Return all of the entries below, word for word. Omit each picture.

[Change detection data]
=======
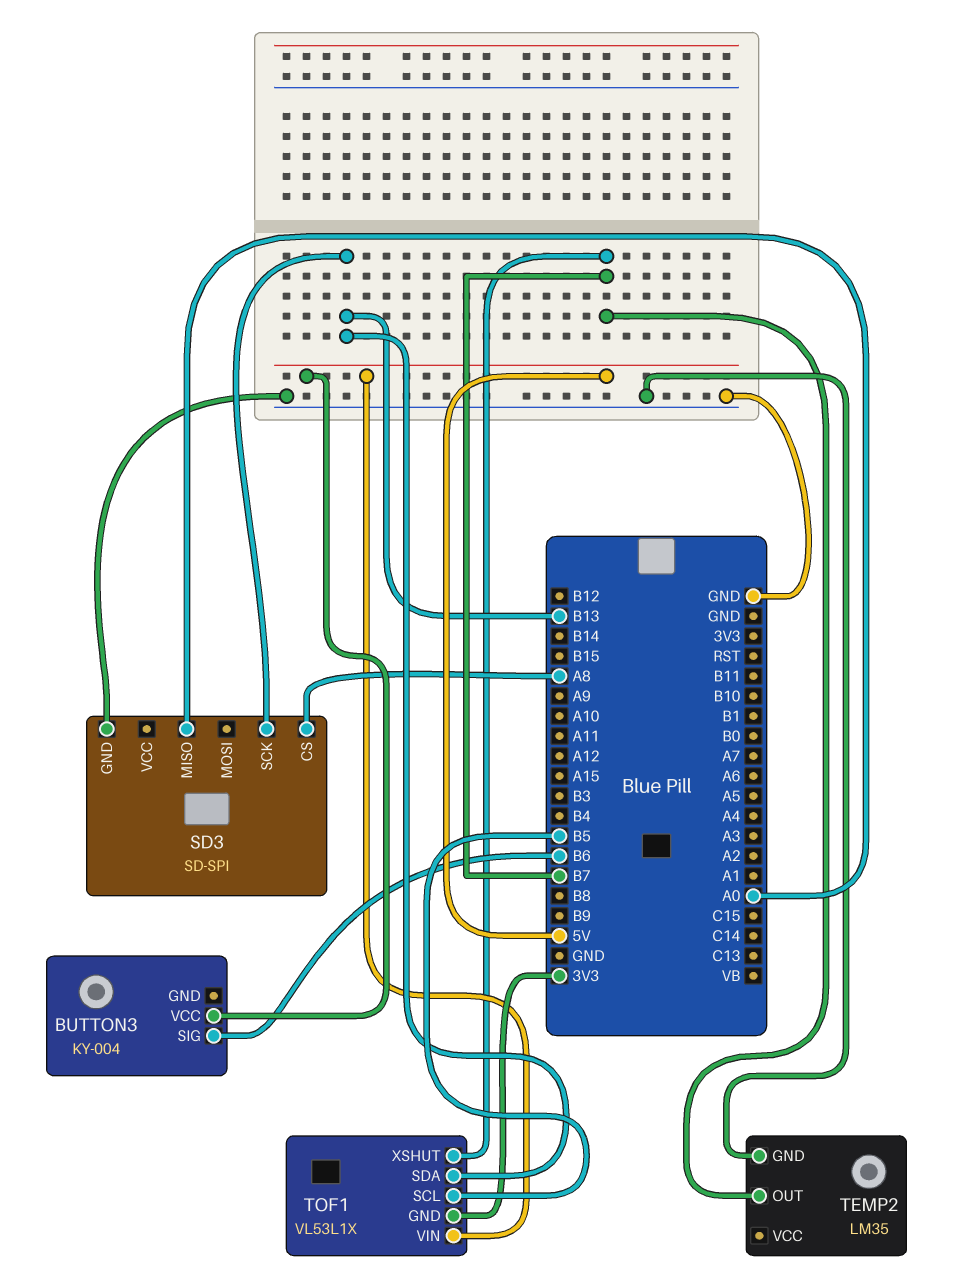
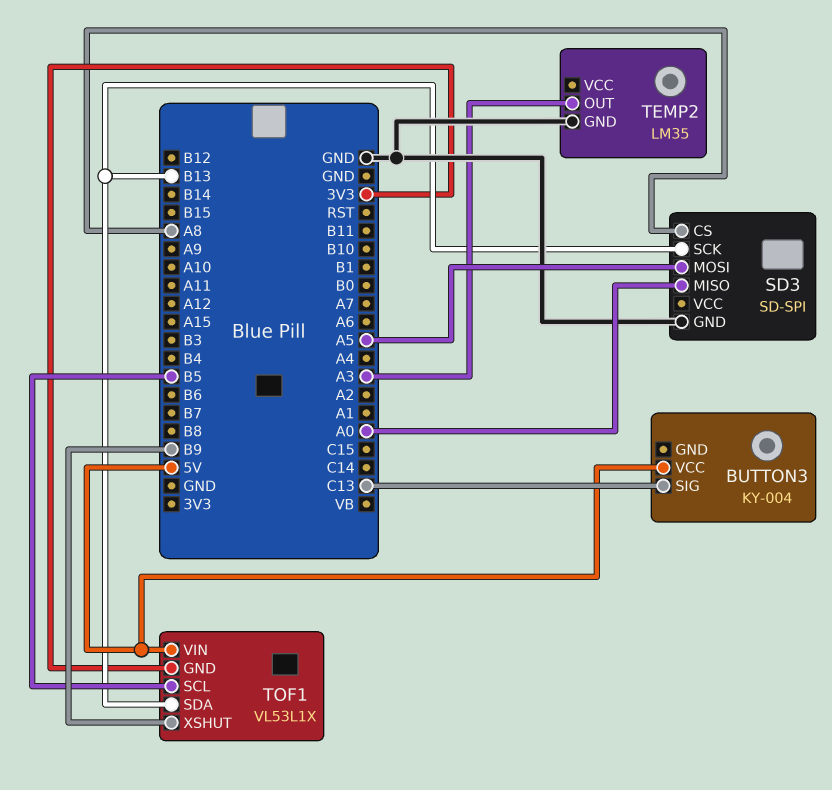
BUTTON3 pin SIG: B6 -> C13
SD3 pin MOSI: none -> A5
TEMP2 pin OUT: B7 -> A3
TOF1 pin XSHUT: B7 -> B9

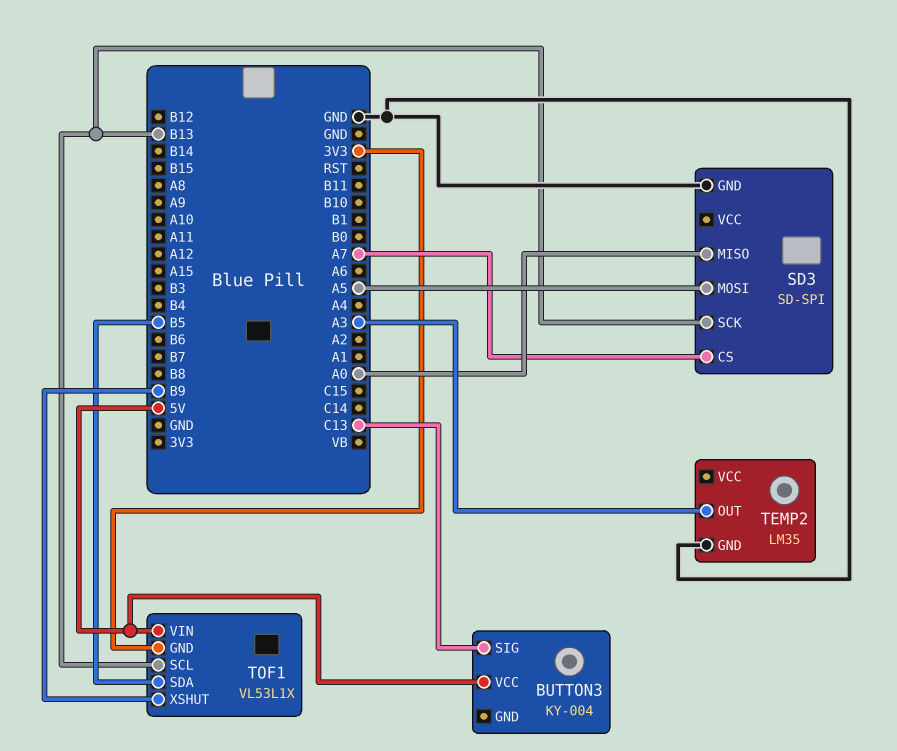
SD3 pin CS: A8 -> A7
TOF1 pin SCL: B5 -> B13
TOF1 pin SDA: B13 -> B5

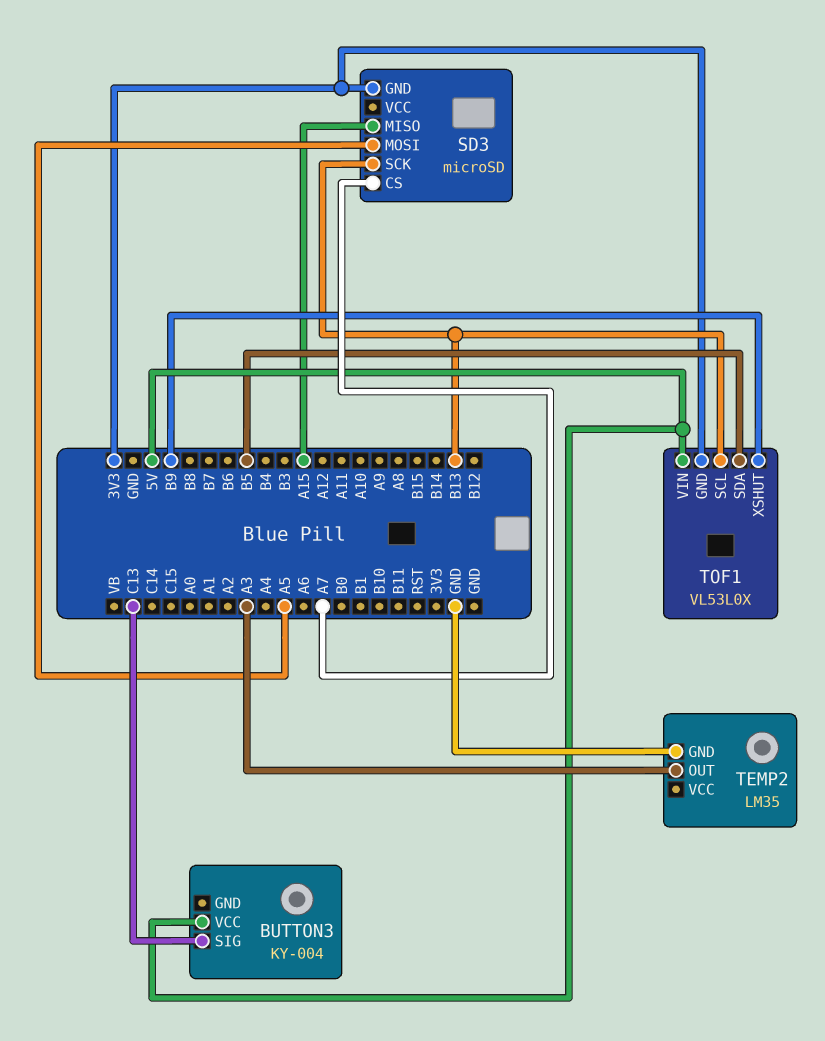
SD3: SD-SPI -> microSD
SD3 pin GND: GND -> 3V3
SD3 pin MISO: A0 -> A15
TOF1: VL53L1X -> VL53L0X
=======
Output of the task →
BUTTON3 pin SIG: B6 -> C13
SD3 pin MOSI: none -> A5
TEMP2 pin OUT: B7 -> A3
TOF1 pin XSHUT: B7 -> B9

SD3 pin CS: A8 -> A7
TOF1 pin SCL: B5 -> B13
TOF1 pin SDA: B13 -> B5

SD3: SD-SPI -> microSD
SD3 pin GND: GND -> 3V3
SD3 pin MISO: A0 -> A15
TOF1: VL53L1X -> VL53L0X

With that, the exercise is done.